**DIRECTIONS FOR THIS TASK**
The required answer is the data below, restated word for word with images omitted.

**INFORMATION PROVIDED**
####
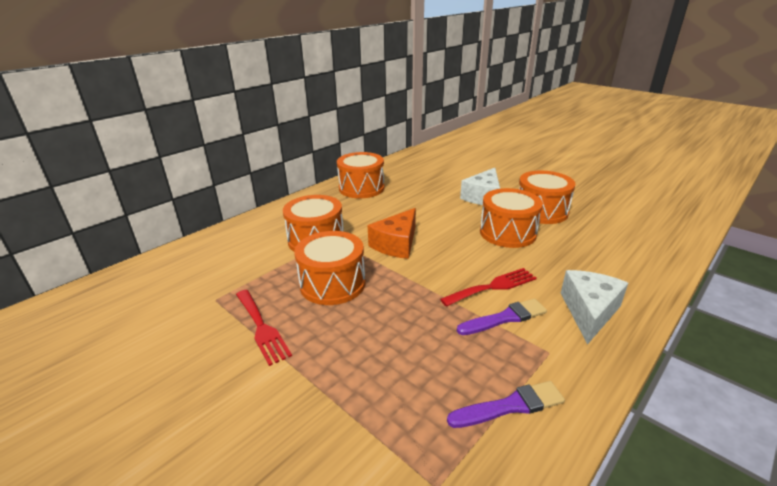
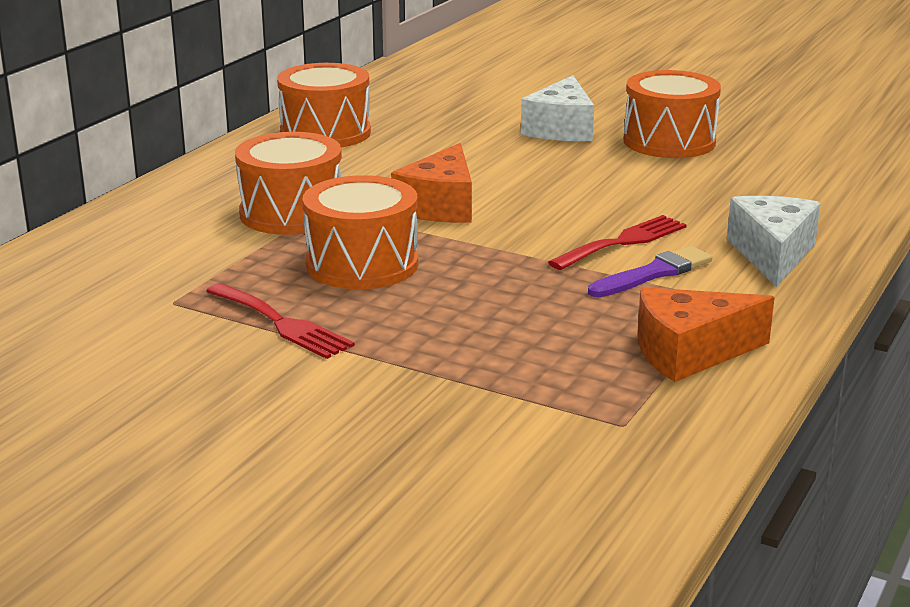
camera: 15 degrees left, 5 degrees down
(507, 233) = (622, 175): orange drum -> none
(510, 406) = (689, 353): purple brush -> orange cheese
####
**OUTPUT FOR THIS TASK**
camera: 15 degrees left, 5 degrees down
(507, 233) = (622, 175): orange drum -> none
(510, 406) = (689, 353): purple brush -> orange cheese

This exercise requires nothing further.